## About this exercise
A complete, exact copy of the records below is the required result.

Scene edit records
== Segment start ==

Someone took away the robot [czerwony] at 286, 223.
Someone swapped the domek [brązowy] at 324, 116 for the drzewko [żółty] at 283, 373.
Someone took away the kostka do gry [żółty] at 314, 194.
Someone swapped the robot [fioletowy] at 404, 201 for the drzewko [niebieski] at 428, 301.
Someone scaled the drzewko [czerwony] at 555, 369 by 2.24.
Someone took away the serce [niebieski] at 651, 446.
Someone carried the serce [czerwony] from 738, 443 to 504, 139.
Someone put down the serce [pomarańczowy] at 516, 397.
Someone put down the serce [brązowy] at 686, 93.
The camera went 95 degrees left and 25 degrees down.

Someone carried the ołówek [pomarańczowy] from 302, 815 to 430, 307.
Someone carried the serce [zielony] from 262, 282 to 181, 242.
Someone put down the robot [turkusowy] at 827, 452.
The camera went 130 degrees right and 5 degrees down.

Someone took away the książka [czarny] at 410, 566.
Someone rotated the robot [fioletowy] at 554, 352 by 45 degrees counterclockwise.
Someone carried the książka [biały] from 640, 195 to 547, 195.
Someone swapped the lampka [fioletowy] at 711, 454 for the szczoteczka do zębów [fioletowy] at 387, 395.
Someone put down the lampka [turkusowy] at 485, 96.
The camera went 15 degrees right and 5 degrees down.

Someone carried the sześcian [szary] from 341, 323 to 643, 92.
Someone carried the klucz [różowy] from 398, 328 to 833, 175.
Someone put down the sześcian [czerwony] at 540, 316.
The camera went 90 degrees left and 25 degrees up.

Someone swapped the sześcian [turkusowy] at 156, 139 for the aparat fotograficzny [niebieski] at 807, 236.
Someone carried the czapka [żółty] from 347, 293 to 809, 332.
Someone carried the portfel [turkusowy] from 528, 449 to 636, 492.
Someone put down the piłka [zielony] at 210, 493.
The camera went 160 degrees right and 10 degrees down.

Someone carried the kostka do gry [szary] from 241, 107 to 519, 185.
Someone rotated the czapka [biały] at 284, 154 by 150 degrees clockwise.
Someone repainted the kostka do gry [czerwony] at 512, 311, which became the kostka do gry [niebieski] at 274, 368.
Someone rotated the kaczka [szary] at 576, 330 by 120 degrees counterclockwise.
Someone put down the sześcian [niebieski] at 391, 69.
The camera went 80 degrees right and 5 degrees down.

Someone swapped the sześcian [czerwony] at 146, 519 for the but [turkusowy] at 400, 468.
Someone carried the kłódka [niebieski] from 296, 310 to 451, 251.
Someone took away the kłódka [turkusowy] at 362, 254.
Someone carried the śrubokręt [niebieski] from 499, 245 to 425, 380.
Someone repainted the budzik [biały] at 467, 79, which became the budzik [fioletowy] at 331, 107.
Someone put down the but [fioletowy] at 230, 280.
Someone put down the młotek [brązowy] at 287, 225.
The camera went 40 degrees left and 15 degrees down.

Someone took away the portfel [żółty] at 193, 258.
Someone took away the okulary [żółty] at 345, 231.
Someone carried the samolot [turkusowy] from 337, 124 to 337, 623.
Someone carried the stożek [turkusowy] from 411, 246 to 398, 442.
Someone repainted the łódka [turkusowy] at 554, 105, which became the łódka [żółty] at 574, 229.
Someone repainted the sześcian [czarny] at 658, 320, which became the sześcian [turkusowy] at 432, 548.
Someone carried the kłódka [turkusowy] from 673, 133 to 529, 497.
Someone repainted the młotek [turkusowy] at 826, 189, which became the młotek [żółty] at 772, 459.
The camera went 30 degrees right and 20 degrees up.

== Segment end ==

## Result of this exercise
Someone took away the robot [czerwony] at 286, 223.
Someone swapped the domek [brązowy] at 324, 116 for the drzewko [żółty] at 283, 373.
Someone took away the kostka do gry [żółty] at 314, 194.
Someone swapped the robot [fioletowy] at 404, 201 for the drzewko [niebieski] at 428, 301.
Someone scaled the drzewko [czerwony] at 555, 369 by 2.24.
Someone took away the serce [niebieski] at 651, 446.
Someone carried the serce [czerwony] from 738, 443 to 504, 139.
Someone put down the serce [pomarańczowy] at 516, 397.
Someone put down the serce [brązowy] at 686, 93.
The camera went 95 degrees left and 25 degrees down.

Someone carried the ołówek [pomarańczowy] from 302, 815 to 430, 307.
Someone carried the serce [zielony] from 262, 282 to 181, 242.
Someone put down the robot [turkusowy] at 827, 452.
The camera went 130 degrees right and 5 degrees down.

Someone took away the książka [czarny] at 410, 566.
Someone rotated the robot [fioletowy] at 554, 352 by 45 degrees counterclockwise.
Someone carried the książka [biały] from 640, 195 to 547, 195.
Someone swapped the lampka [fioletowy] at 711, 454 for the szczoteczka do zębów [fioletowy] at 387, 395.
Someone put down the lampka [turkusowy] at 485, 96.
The camera went 15 degrees right and 5 degrees down.

Someone carried the sześcian [szary] from 341, 323 to 643, 92.
Someone carried the klucz [różowy] from 398, 328 to 833, 175.
Someone put down the sześcian [czerwony] at 540, 316.
The camera went 90 degrees left and 25 degrees up.

Someone swapped the sześcian [turkusowy] at 156, 139 for the aparat fotograficzny [niebieski] at 807, 236.
Someone carried the czapka [żółty] from 347, 293 to 809, 332.
Someone carried the portfel [turkusowy] from 528, 449 to 636, 492.
Someone put down the piłka [zielony] at 210, 493.
The camera went 160 degrees right and 10 degrees down.

Someone carried the kostka do gry [szary] from 241, 107 to 519, 185.
Someone rotated the czapka [biały] at 284, 154 by 150 degrees clockwise.
Someone repainted the kostka do gry [czerwony] at 512, 311, which became the kostka do gry [niebieski] at 274, 368.
Someone rotated the kaczka [szary] at 576, 330 by 120 degrees counterclockwise.
Someone put down the sześcian [niebieski] at 391, 69.
The camera went 80 degrees right and 5 degrees down.

Someone swapped the sześcian [czerwony] at 146, 519 for the but [turkusowy] at 400, 468.
Someone carried the kłódka [niebieski] from 296, 310 to 451, 251.
Someone took away the kłódka [turkusowy] at 362, 254.
Someone carried the śrubokręt [niebieski] from 499, 245 to 425, 380.
Someone repainted the budzik [biały] at 467, 79, which became the budzik [fioletowy] at 331, 107.
Someone put down the but [fioletowy] at 230, 280.
Someone put down the młotek [brązowy] at 287, 225.
The camera went 40 degrees left and 15 degrees down.

Someone took away the portfel [żółty] at 193, 258.
Someone took away the okulary [żółty] at 345, 231.
Someone carried the samolot [turkusowy] from 337, 124 to 337, 623.
Someone carried the stożek [turkusowy] from 411, 246 to 398, 442.
Someone repainted the łódka [turkusowy] at 554, 105, which became the łódka [żółty] at 574, 229.
Someone repainted the sześcian [czarny] at 658, 320, which became the sześcian [turkusowy] at 432, 548.
Someone carried the kłódka [turkusowy] from 673, 133 to 529, 497.
Someone repainted the młotek [turkusowy] at 826, 189, which became the młotek [żółty] at 772, 459.
The camera went 30 degrees right and 20 degrees up.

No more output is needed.